• _Source data_:

+++

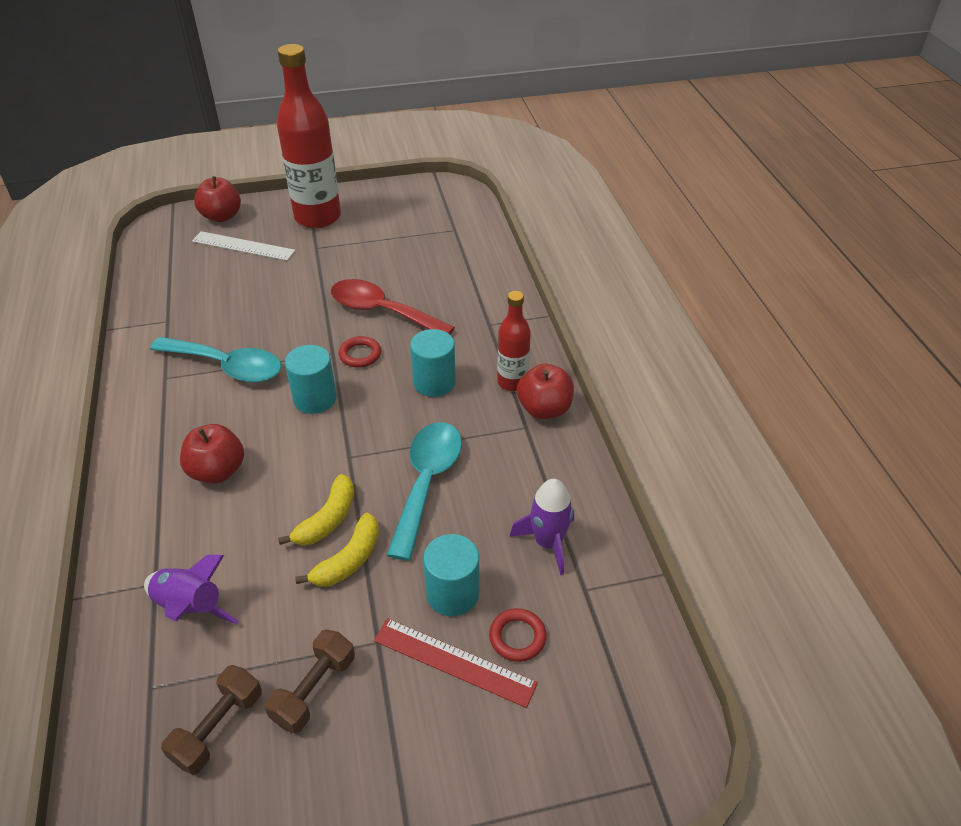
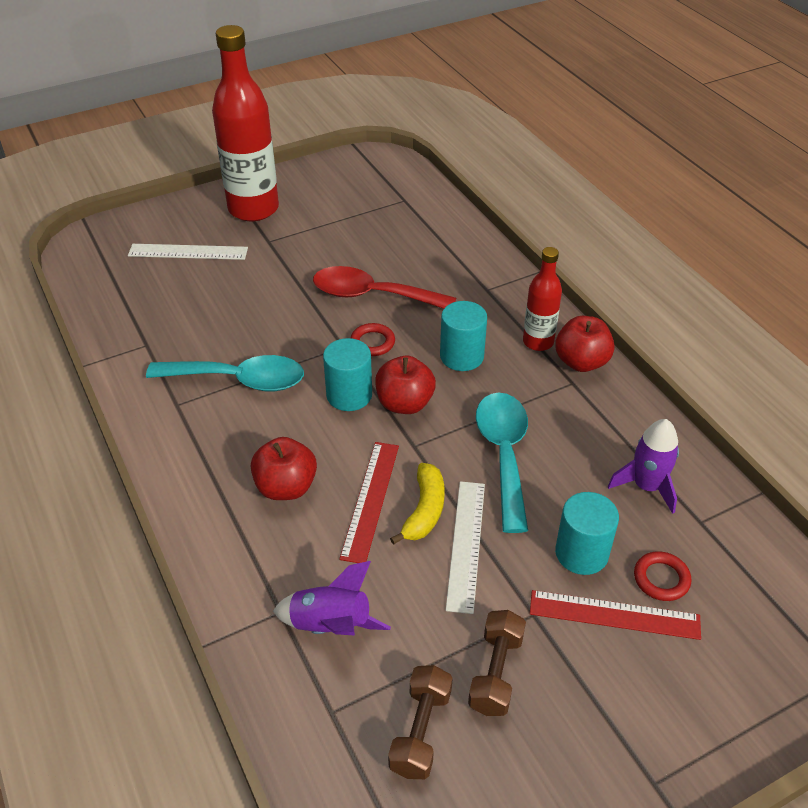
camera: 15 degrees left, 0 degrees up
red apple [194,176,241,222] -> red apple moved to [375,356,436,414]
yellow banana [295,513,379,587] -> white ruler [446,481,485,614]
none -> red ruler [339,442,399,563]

+++

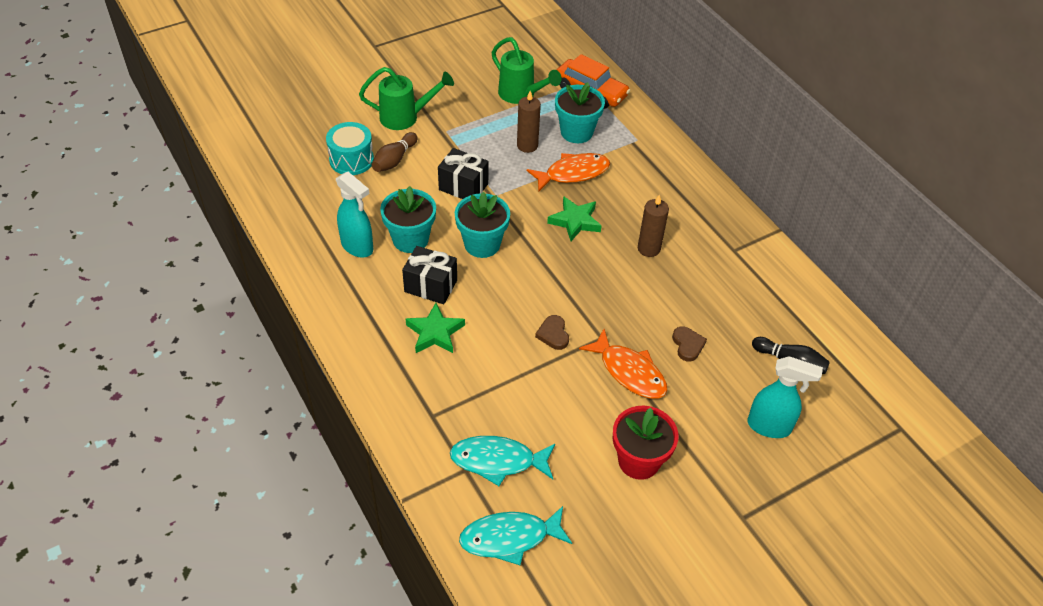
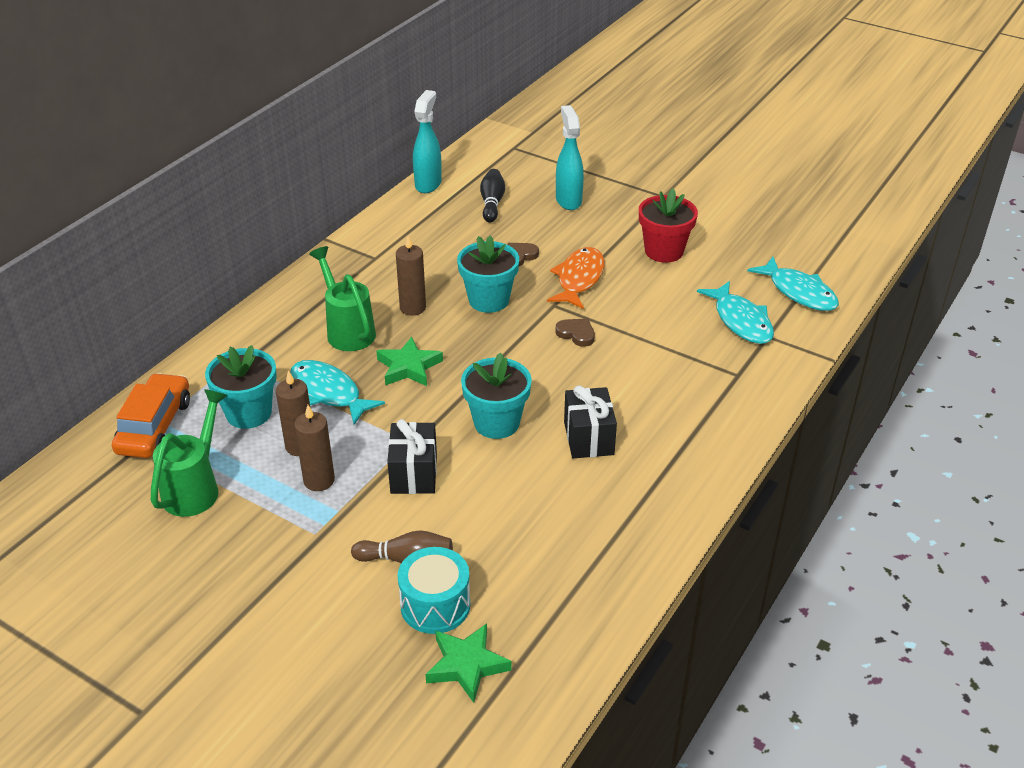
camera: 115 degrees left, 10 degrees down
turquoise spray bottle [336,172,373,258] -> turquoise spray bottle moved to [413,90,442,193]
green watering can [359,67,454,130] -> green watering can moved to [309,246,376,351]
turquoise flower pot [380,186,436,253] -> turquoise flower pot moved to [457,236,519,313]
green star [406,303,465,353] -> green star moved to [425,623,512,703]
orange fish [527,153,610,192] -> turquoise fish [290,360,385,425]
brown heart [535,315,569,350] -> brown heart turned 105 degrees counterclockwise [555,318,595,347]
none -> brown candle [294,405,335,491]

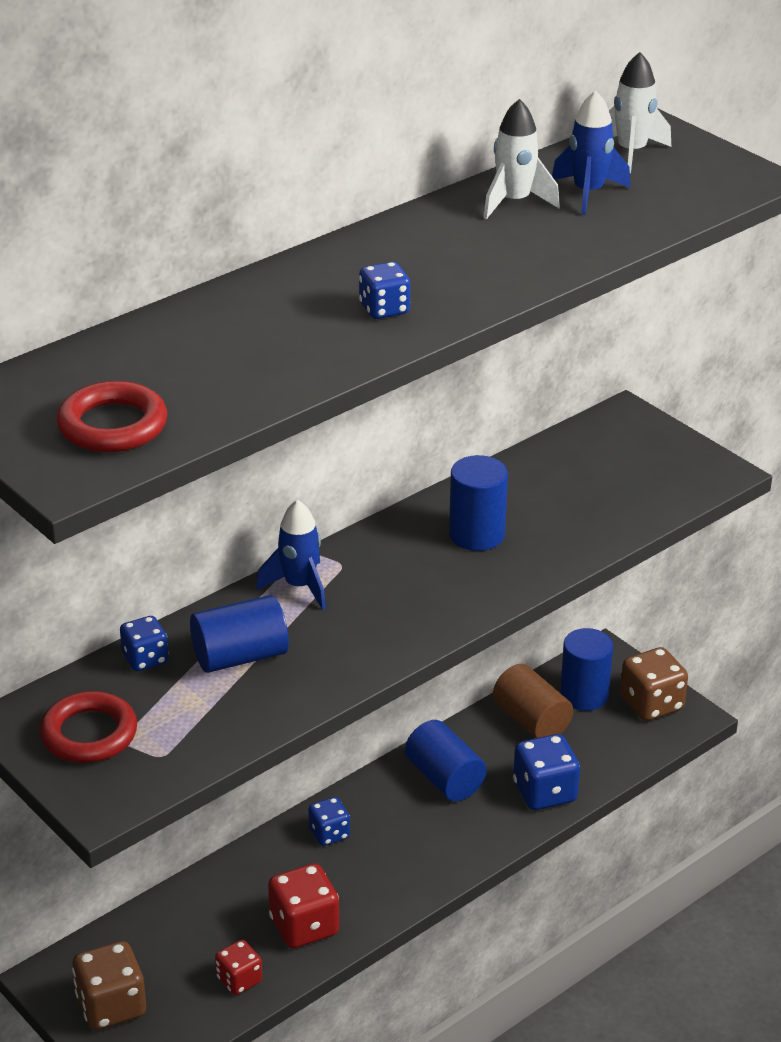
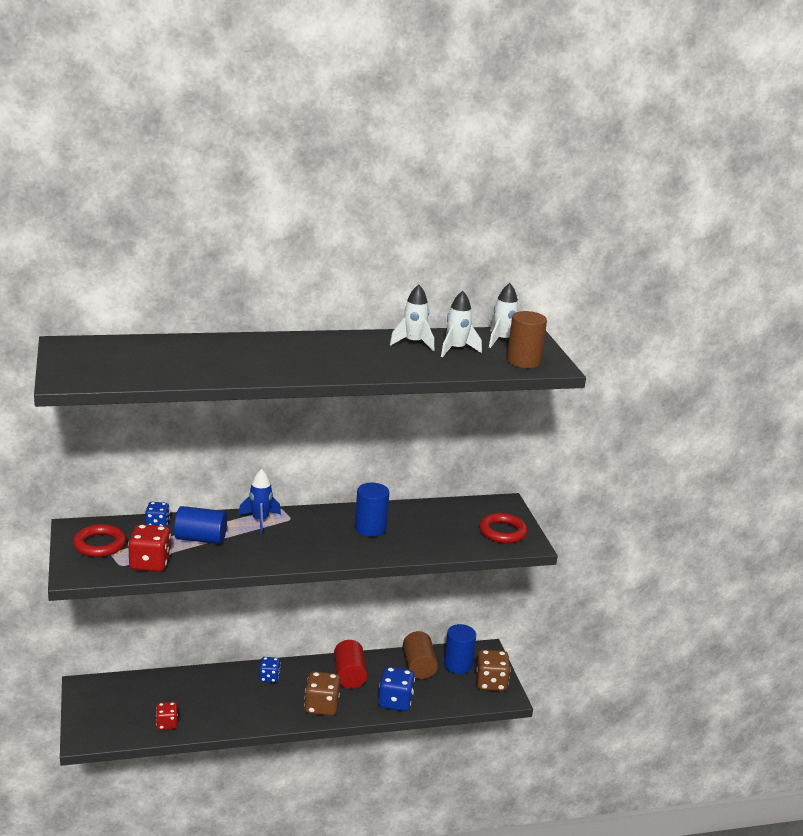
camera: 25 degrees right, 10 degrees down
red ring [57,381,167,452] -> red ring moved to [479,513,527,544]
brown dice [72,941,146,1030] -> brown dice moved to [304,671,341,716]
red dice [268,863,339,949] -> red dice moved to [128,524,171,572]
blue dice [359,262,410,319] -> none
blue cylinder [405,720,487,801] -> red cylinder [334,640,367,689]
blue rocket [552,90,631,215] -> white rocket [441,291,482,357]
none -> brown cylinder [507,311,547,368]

+++

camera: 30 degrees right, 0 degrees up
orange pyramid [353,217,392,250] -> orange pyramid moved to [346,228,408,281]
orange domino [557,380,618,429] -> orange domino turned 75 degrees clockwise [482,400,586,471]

+++

• _What you have to do_:
In the entries above, one line contains "blue cylinder [405,720,487,801]" and another contains "none -> brown cylinder [507,311,547,368]". Reproduce exactly those two lines and the lines between them, nothing else.

• _Output of the exercise_:
blue cylinder [405,720,487,801] -> red cylinder [334,640,367,689]
blue rocket [552,90,631,215] -> white rocket [441,291,482,357]
none -> brown cylinder [507,311,547,368]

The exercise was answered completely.